[ABOUT THIS TASK] Reproduce the whole listing that follows, character for character, and drop the images.

[SUPPLIED INFORMATION]
Start of Block
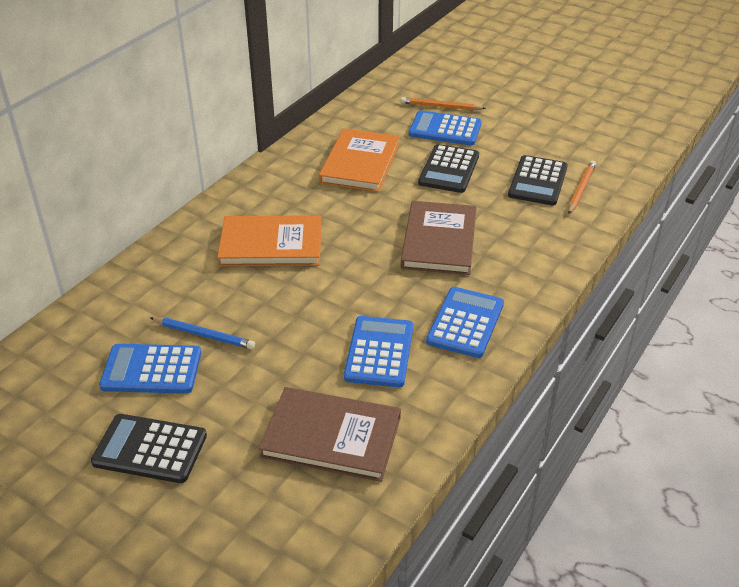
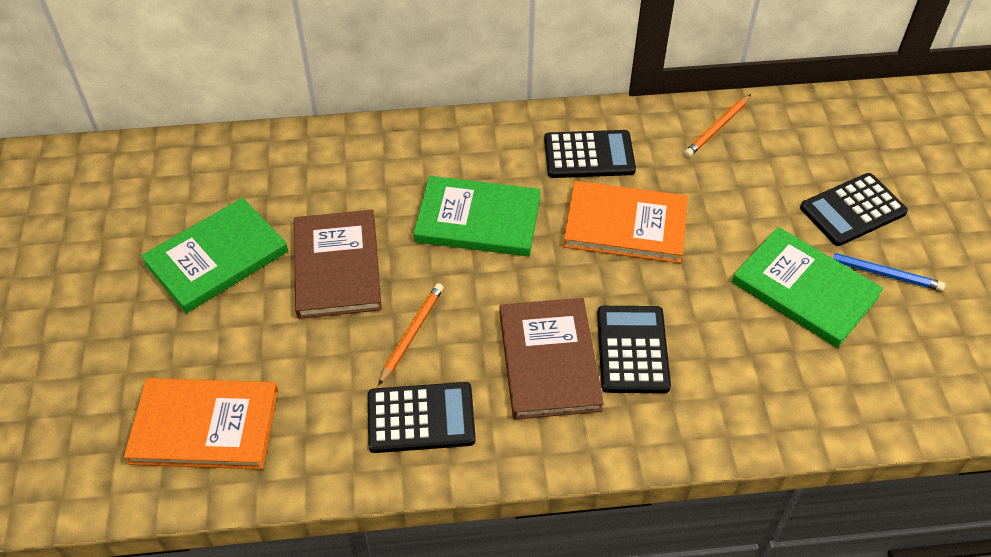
black calculator: 3 -> 4
blue calculator: 4 -> 0
green book: 0 -> 3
End of Block
[ANSWER BELOW]
black calculator: 3 -> 4
blue calculator: 4 -> 0
green book: 0 -> 3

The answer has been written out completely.